Data to process »
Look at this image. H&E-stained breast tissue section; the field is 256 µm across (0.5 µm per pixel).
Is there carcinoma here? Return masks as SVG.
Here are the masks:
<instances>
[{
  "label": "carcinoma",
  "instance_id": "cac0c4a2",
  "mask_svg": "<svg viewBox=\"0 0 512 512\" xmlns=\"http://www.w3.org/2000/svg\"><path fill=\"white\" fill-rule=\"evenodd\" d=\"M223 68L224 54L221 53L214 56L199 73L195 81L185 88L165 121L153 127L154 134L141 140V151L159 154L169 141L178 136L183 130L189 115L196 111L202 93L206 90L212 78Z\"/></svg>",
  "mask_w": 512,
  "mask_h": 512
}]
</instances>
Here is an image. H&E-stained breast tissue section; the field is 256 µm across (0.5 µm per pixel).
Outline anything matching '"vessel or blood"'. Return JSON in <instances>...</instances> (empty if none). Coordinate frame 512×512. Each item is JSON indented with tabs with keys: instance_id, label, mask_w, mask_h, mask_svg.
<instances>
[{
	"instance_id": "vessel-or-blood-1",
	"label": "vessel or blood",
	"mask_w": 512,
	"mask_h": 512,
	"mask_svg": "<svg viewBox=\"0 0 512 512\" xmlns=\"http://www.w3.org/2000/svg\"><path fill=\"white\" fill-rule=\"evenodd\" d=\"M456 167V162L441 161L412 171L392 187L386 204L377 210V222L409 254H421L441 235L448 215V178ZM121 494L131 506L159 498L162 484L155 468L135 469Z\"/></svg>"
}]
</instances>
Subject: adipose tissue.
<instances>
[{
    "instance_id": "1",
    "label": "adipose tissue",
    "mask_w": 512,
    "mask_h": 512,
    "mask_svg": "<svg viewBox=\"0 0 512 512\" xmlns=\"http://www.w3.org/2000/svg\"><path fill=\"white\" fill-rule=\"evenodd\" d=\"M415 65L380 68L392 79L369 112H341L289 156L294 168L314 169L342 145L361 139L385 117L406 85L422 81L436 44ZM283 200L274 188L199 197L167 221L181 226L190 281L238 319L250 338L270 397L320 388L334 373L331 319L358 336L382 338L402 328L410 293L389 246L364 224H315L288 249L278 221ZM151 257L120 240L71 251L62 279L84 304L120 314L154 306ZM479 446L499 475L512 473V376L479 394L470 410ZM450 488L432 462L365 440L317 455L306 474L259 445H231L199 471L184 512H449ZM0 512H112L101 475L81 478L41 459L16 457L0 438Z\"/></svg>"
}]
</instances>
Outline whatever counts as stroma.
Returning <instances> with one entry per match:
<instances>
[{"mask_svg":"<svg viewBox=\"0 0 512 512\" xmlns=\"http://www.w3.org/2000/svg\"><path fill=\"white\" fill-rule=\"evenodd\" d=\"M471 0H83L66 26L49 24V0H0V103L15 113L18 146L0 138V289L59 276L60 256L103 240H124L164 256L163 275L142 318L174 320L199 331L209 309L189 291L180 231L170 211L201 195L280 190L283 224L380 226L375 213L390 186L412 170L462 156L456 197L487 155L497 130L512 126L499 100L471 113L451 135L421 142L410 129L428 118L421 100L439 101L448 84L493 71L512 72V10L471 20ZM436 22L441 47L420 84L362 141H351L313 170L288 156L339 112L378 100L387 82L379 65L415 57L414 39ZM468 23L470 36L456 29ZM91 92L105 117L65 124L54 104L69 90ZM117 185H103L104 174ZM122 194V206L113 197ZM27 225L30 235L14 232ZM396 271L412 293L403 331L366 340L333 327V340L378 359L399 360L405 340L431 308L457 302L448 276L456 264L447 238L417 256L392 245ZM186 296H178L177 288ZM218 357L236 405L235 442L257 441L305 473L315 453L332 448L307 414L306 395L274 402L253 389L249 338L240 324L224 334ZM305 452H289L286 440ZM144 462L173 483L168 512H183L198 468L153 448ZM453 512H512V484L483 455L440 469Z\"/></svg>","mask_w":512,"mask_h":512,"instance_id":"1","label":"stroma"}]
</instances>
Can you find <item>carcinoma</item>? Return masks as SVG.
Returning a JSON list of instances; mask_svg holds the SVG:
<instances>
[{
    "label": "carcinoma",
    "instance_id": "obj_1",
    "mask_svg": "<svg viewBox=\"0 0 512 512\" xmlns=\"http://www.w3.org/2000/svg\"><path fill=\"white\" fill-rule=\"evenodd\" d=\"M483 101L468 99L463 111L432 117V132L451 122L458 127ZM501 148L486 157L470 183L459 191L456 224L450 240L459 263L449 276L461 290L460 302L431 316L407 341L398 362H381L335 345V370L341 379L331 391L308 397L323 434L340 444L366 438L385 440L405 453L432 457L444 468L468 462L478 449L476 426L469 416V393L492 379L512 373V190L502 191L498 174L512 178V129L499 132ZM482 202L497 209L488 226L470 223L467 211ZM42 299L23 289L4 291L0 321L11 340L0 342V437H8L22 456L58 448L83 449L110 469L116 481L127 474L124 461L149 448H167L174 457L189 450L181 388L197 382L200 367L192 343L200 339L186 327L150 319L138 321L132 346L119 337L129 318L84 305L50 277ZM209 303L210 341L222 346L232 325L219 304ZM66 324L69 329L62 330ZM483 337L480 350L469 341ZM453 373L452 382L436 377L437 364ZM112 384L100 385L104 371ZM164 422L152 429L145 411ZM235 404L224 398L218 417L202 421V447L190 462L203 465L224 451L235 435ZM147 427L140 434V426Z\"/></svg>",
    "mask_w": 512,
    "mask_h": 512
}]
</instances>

What needs to be done »
Return every line holding the word "image" from the records.

Answer to this problem »
Look at this image. H&E-stained breast tissue section; the field is 256 µm across (0.5 µm per pixel).
Here is an image. H&E-stained breast tissue section; the field is 256 µm across (0.5 µm per pixel).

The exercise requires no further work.